*INSTRUCTIONS TO FOLLOW*: Set down each line of the data exactly, but not the pictures.

*SOURCE DATA*:
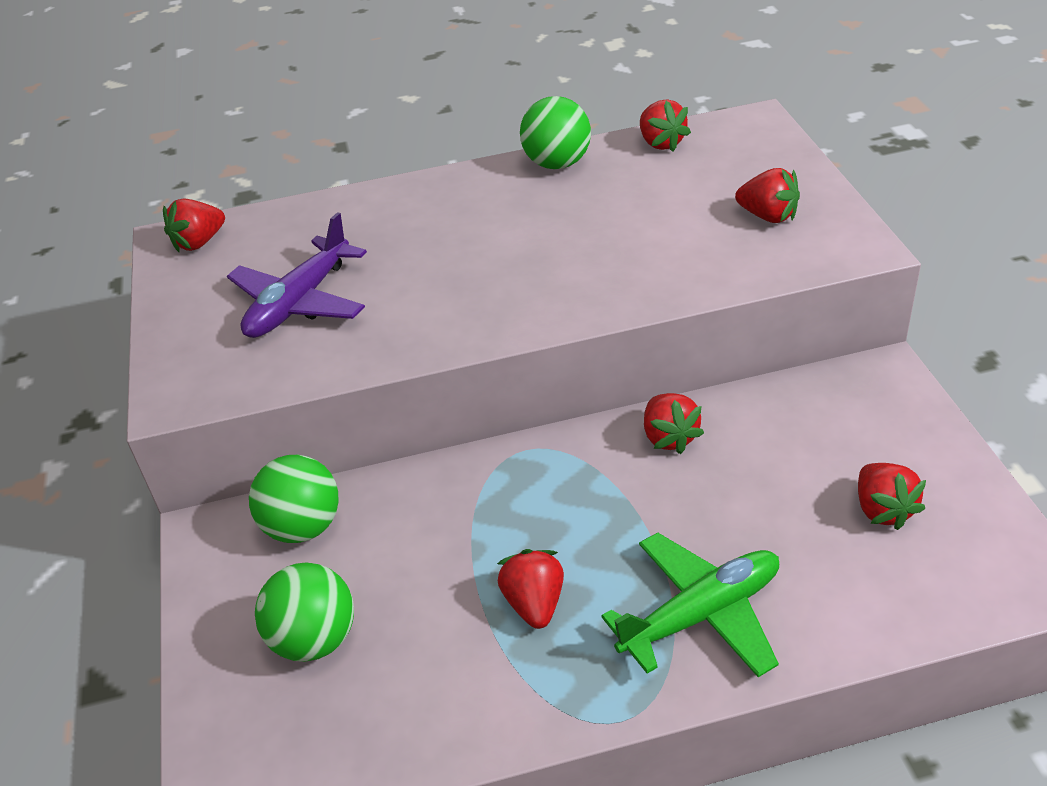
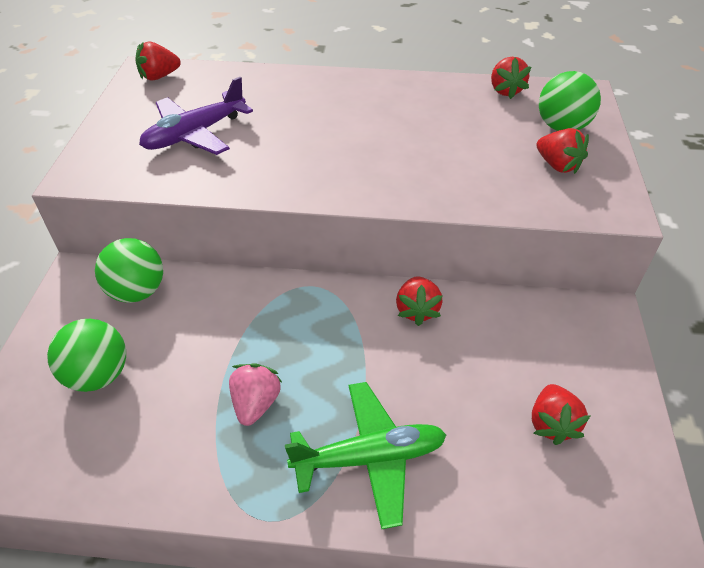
camera: 15 degrees right, 5 degrees up
(534, 603) = (256, 403): red strawberry -> pink strawberry
(557, 164) = (423, 86): green ball -> green ball (561, 127)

*RESULT OF THIS EXERCISE*:
camera: 15 degrees right, 5 degrees up
(534, 603) = (256, 403): red strawberry -> pink strawberry
(557, 164) = (423, 86): green ball -> green ball (561, 127)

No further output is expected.